§ WORK INSTRUCTIONS:
Transcribe, word for word and without additions, each line below from the one containing "camera: 55 degrees right, 15 degrees down" through the one containing "(638, 272) = (852, 472): purple", both ends included.

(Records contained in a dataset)
■ ■ ■ ■ ■

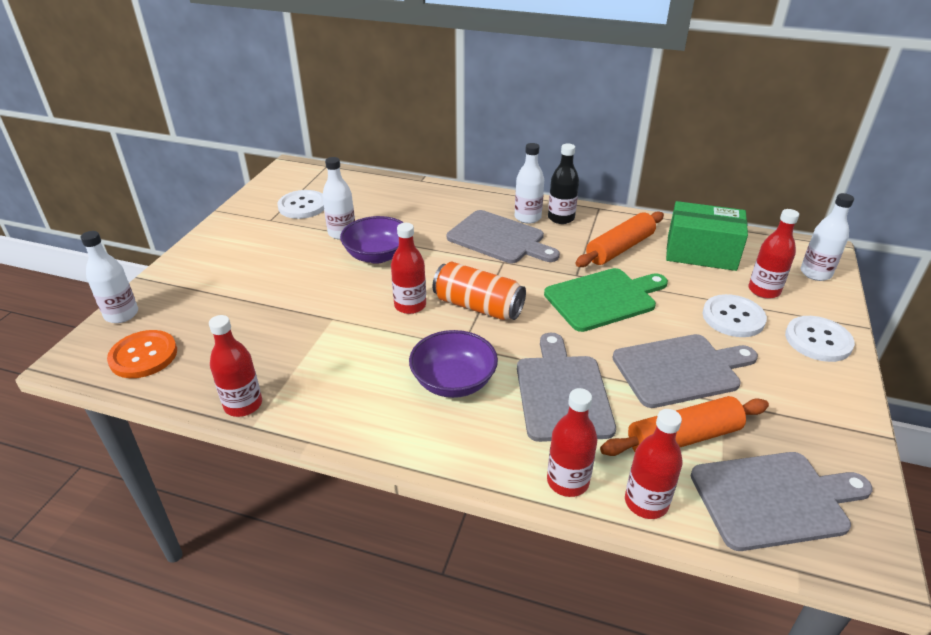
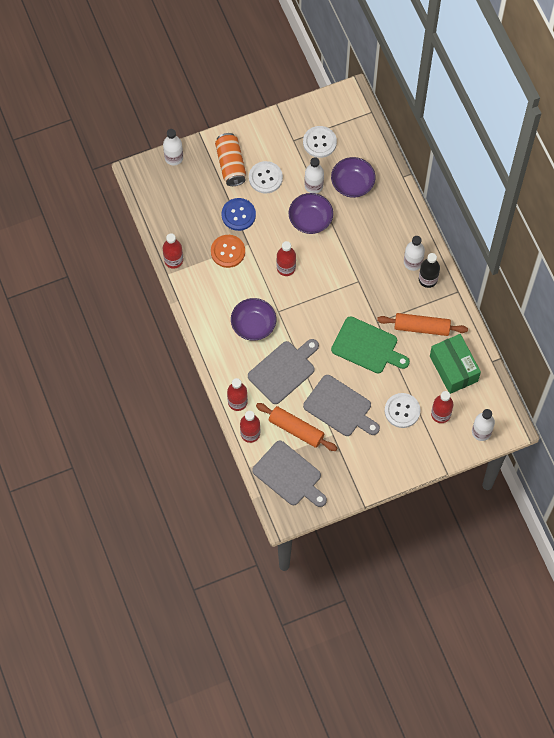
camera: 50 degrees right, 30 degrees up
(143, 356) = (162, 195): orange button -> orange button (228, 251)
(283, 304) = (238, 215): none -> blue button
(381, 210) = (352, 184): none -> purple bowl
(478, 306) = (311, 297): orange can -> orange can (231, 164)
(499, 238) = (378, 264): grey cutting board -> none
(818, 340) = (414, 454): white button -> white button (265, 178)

■ ■ ■ ■ ■

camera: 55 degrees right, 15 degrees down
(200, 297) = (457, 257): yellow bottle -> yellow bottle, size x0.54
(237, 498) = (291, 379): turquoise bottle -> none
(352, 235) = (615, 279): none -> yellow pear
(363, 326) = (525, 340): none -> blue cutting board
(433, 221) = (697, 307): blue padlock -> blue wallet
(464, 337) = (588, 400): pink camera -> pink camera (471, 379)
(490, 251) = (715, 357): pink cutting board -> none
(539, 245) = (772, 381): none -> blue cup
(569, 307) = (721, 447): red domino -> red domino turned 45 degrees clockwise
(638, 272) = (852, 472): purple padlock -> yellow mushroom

■ ■ ■ ■ ■

§ RESPONSE TO THE TASK:
camera: 55 degrees right, 15 degrees down
(200, 297) = (457, 257): yellow bottle -> yellow bottle, size x0.54
(237, 498) = (291, 379): turquoise bottle -> none
(352, 235) = (615, 279): none -> yellow pear
(363, 326) = (525, 340): none -> blue cutting board
(433, 221) = (697, 307): blue padlock -> blue wallet
(464, 337) = (588, 400): pink camera -> pink camera (471, 379)
(490, 251) = (715, 357): pink cutting board -> none
(539, 245) = (772, 381): none -> blue cup
(569, 307) = (721, 447): red domino -> red domino turned 45 degrees clockwise
(638, 272) = (852, 472): purple padlock -> yellow mushroom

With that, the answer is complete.